(Recorded data)
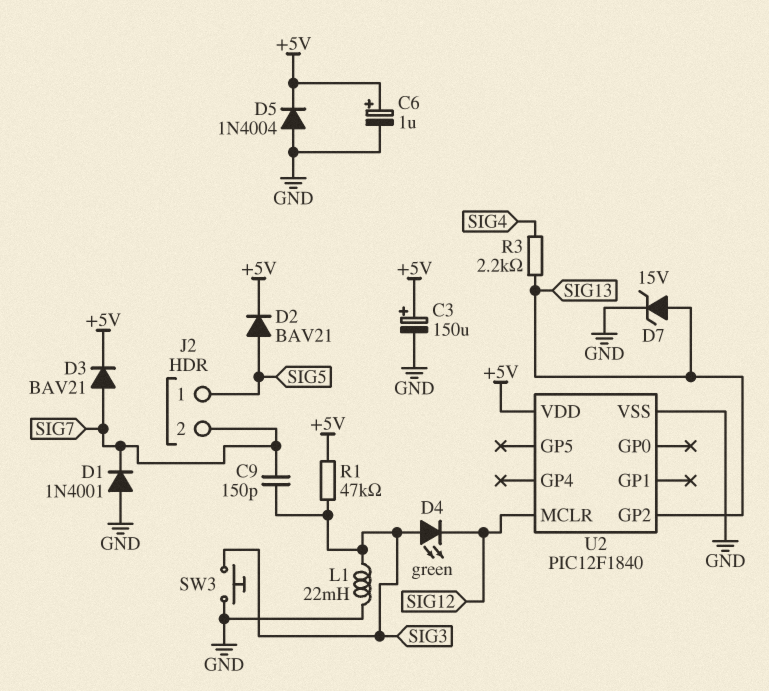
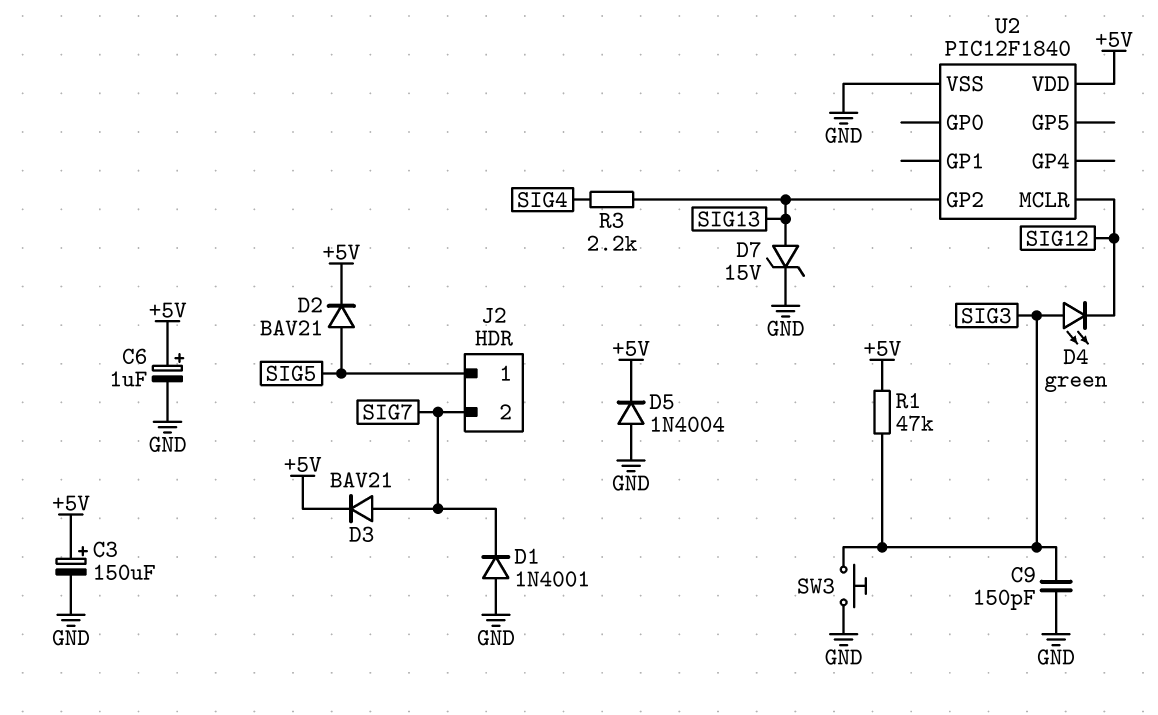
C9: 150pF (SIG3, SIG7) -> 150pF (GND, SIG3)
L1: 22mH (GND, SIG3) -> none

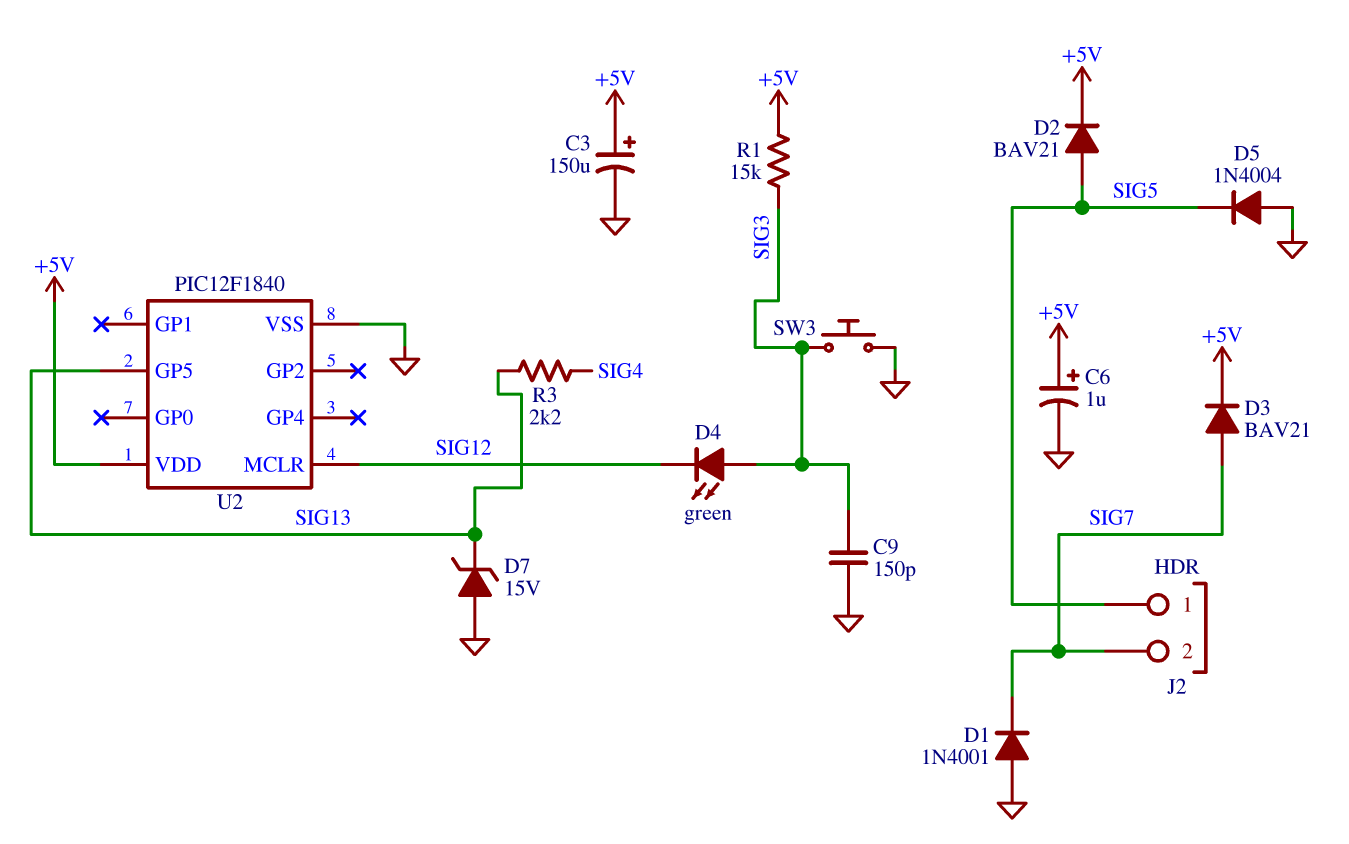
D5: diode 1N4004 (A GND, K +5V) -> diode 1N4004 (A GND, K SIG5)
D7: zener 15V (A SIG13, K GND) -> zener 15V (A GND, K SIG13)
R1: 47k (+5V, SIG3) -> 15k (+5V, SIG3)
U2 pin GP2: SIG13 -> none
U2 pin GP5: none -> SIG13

→ **Your task**: Exact retyping is required: the line with "D5: diode 1N4004" through the end of the data, both ends included, and no other line.

→ **Exercise solution**:
D5: diode 1N4004 (A GND, K +5V) -> diode 1N4004 (A GND, K SIG5)
D7: zener 15V (A SIG13, K GND) -> zener 15V (A GND, K SIG13)
R1: 47k (+5V, SIG3) -> 15k (+5V, SIG3)
U2 pin GP2: SIG13 -> none
U2 pin GP5: none -> SIG13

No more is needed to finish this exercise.